WHAT YOU NEED TO DO: Copy out exactly each line from the line with "(242, 137) = (157, 166): pink" through the last line of the material below.

---------- INPUT DATA ----------

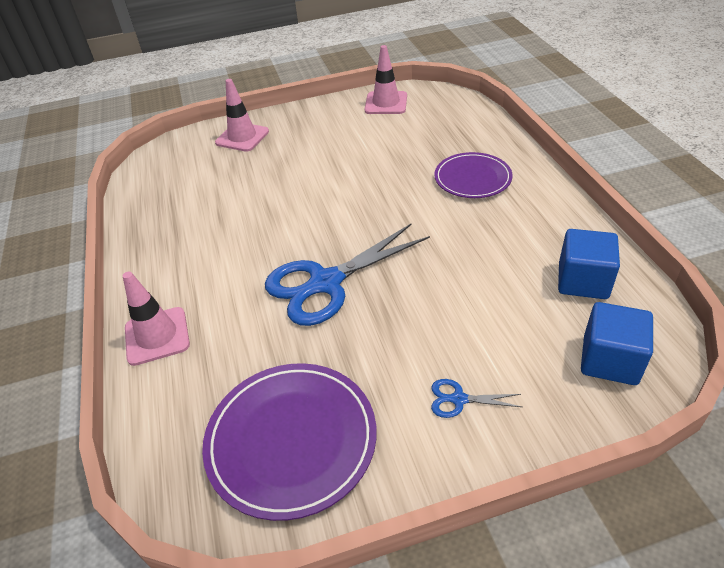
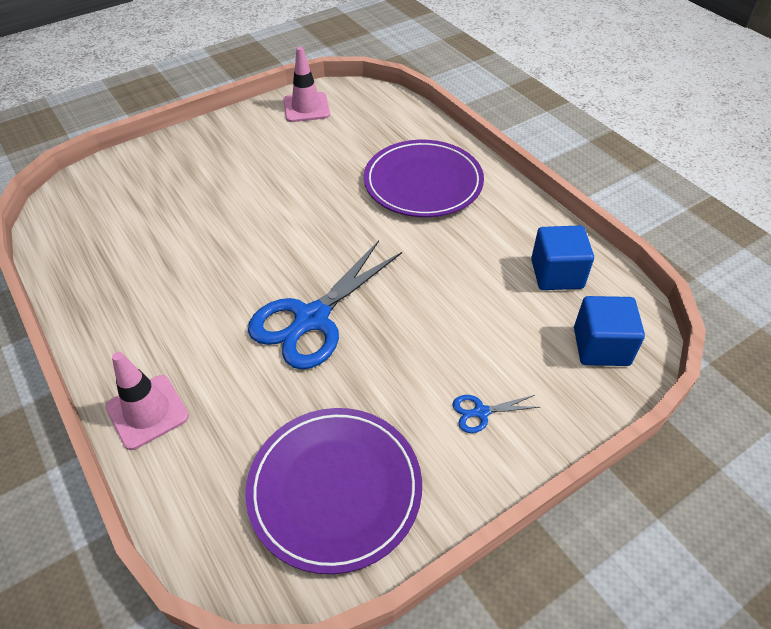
camera: 20 degrees left, 5 degrees up
(242, 137) = (157, 166): pink traffic cone -> none
(472, 178) = (423, 182): purple plate -> purple plate, size x1.52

----------

ANSWER TO THE PROBLEM:
(242, 137) = (157, 166): pink traffic cone -> none
(472, 178) = (423, 182): purple plate -> purple plate, size x1.52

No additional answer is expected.